• Task objective
Quote the entries below from the line with "floor lamp: (906, 501)" through the line with "plant: (735, 1336)", both ends included, and only those lines.

(Data for analysis begins)

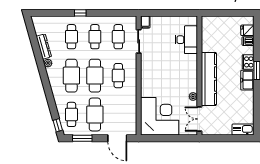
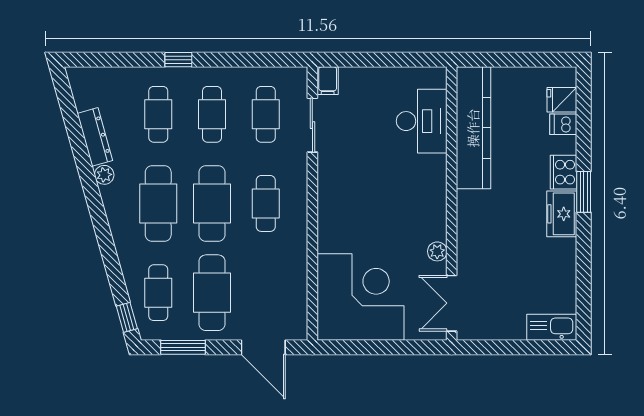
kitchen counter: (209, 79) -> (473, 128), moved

(Data for analysis ends)
(Data for analysis begins)

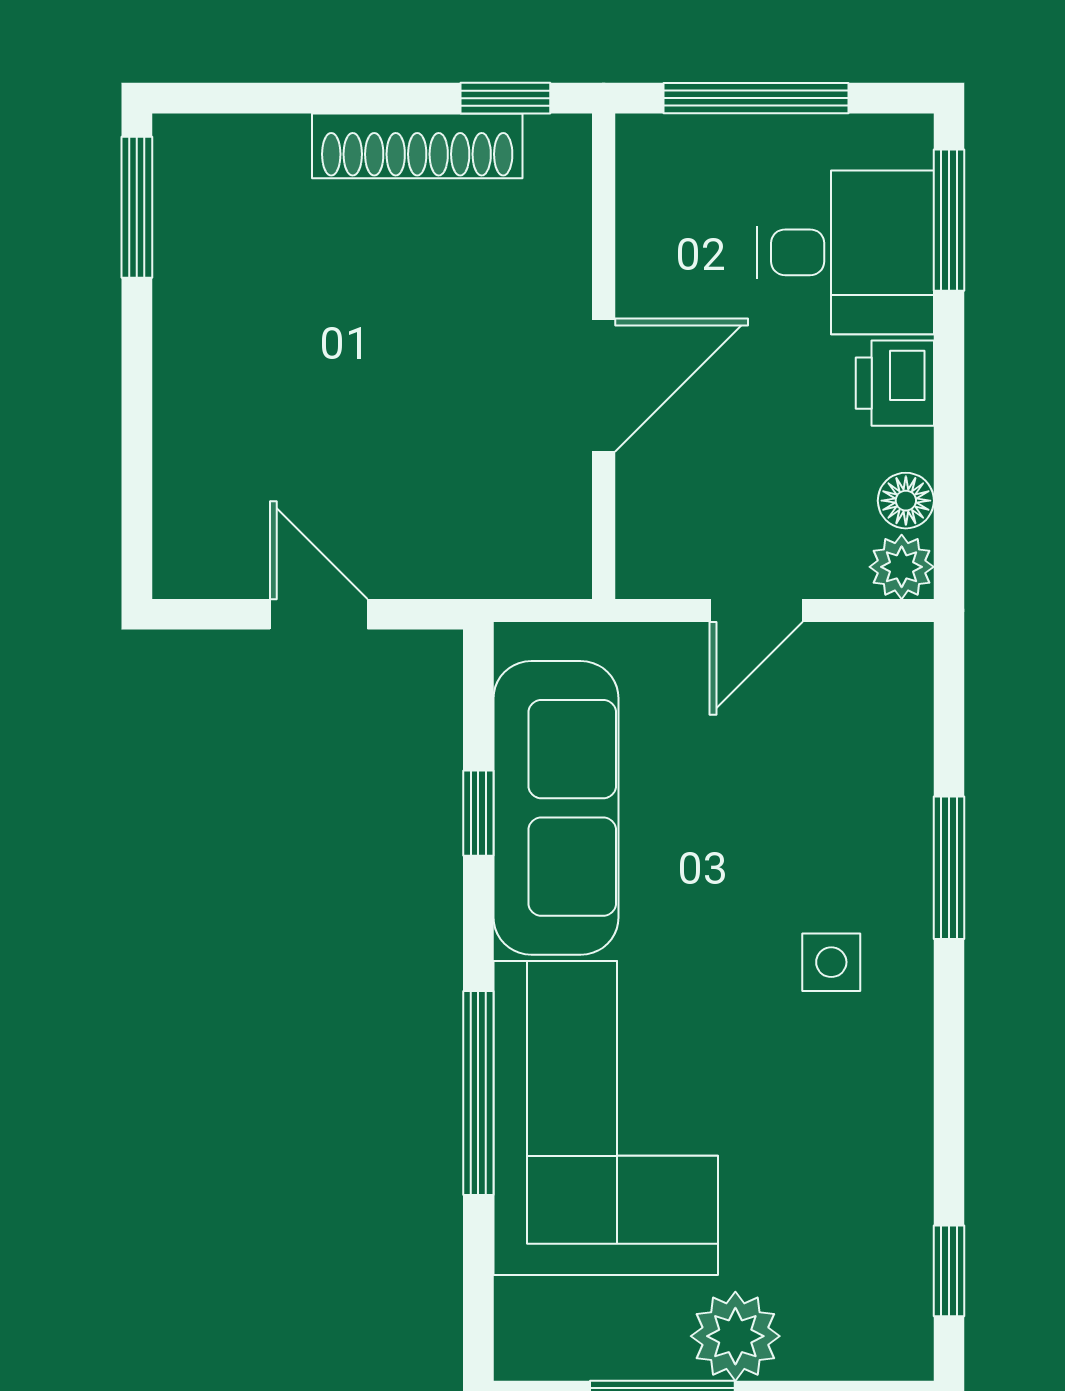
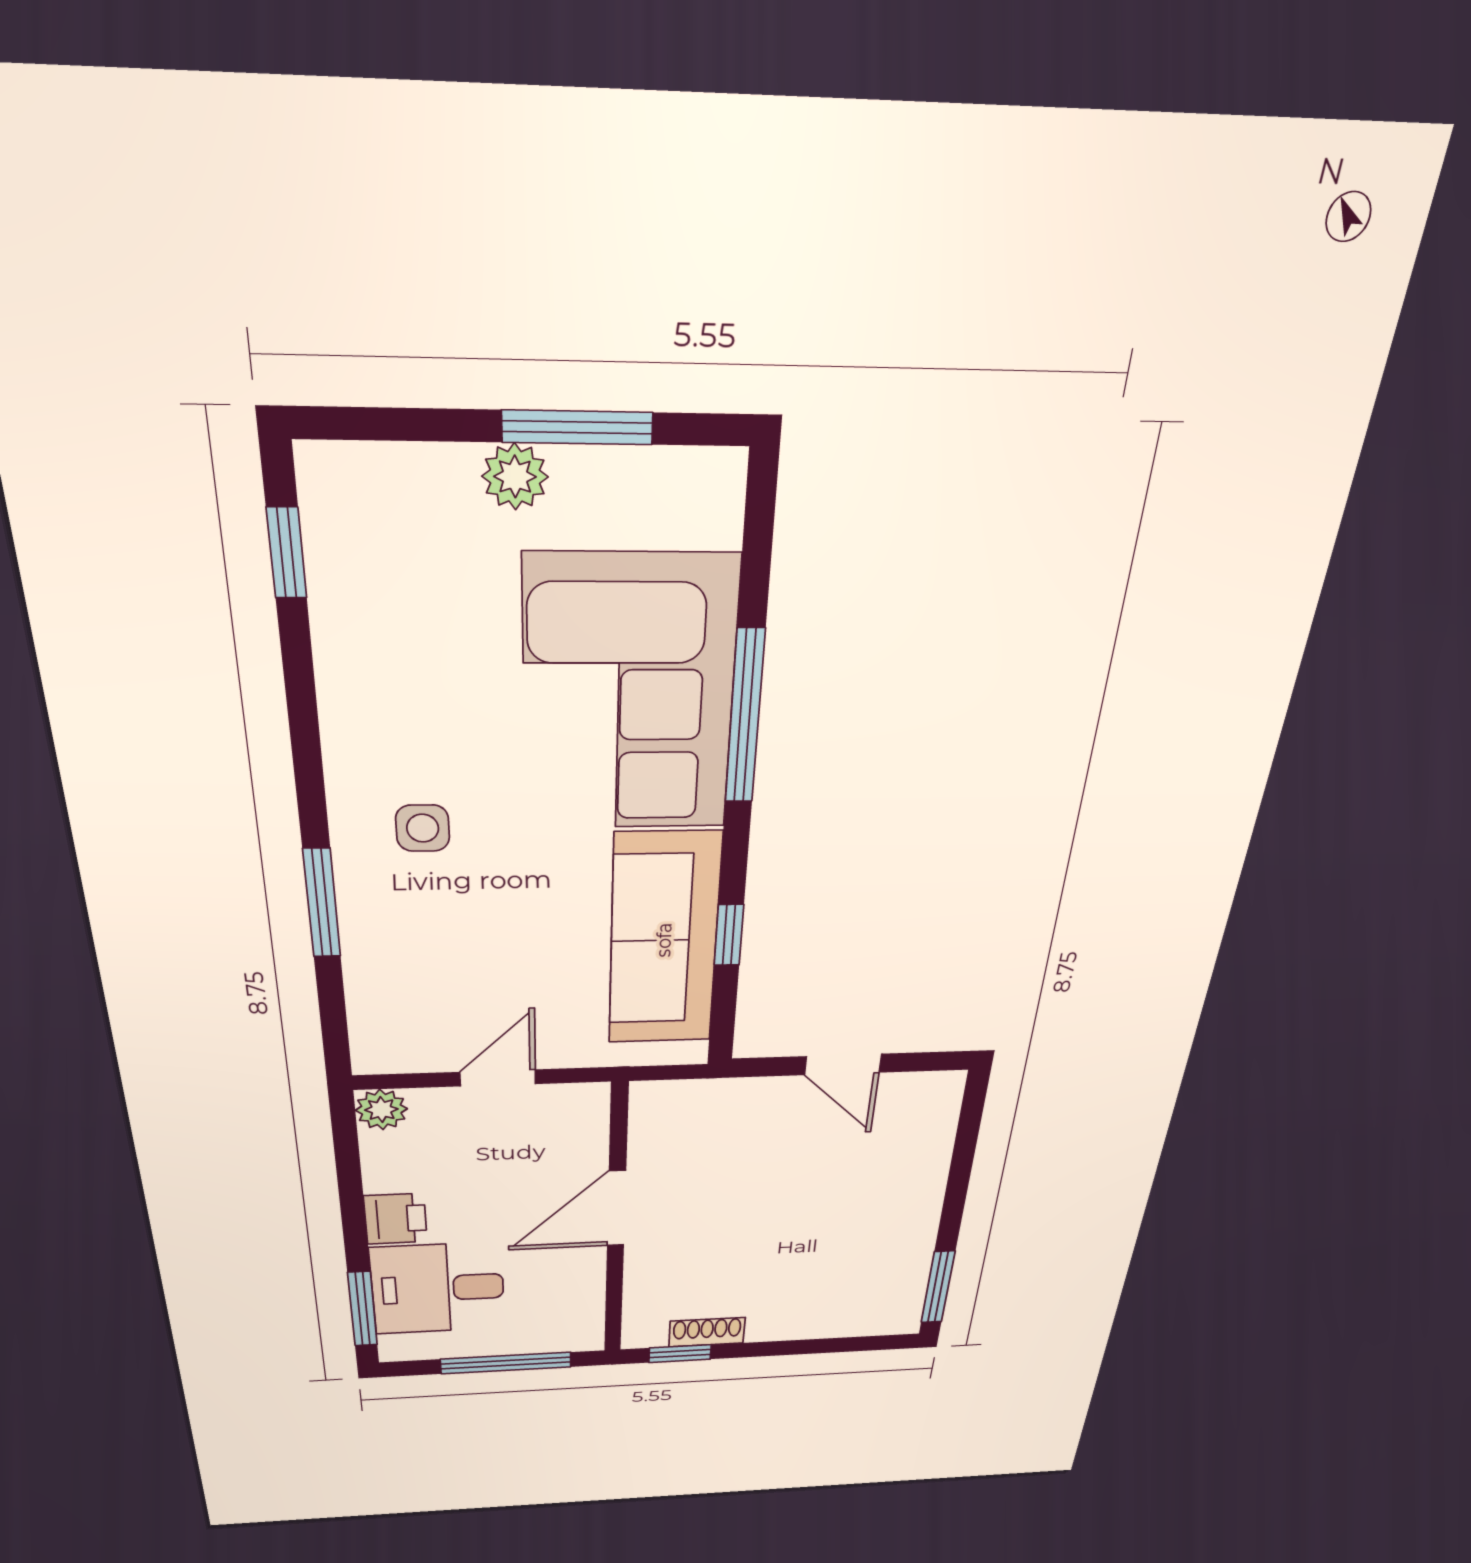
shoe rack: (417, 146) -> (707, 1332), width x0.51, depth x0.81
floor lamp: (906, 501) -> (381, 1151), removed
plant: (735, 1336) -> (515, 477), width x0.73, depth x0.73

(Data for analysis ends)
(Data for analysis begins)

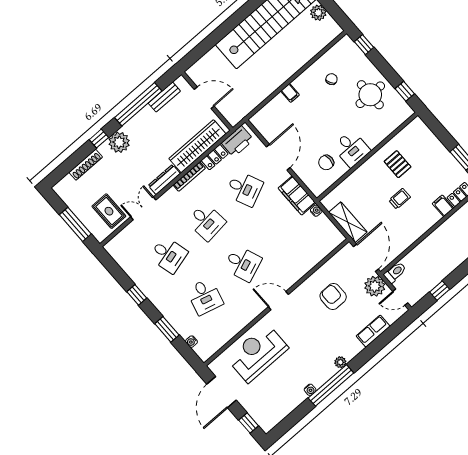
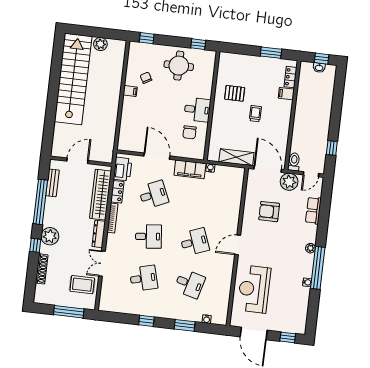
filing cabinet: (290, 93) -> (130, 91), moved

(Data for analysis ends)

• Solved exercise
floor lamp: (906, 501) -> (381, 1151), removed
plant: (735, 1336) -> (515, 477), width x0.73, depth x0.73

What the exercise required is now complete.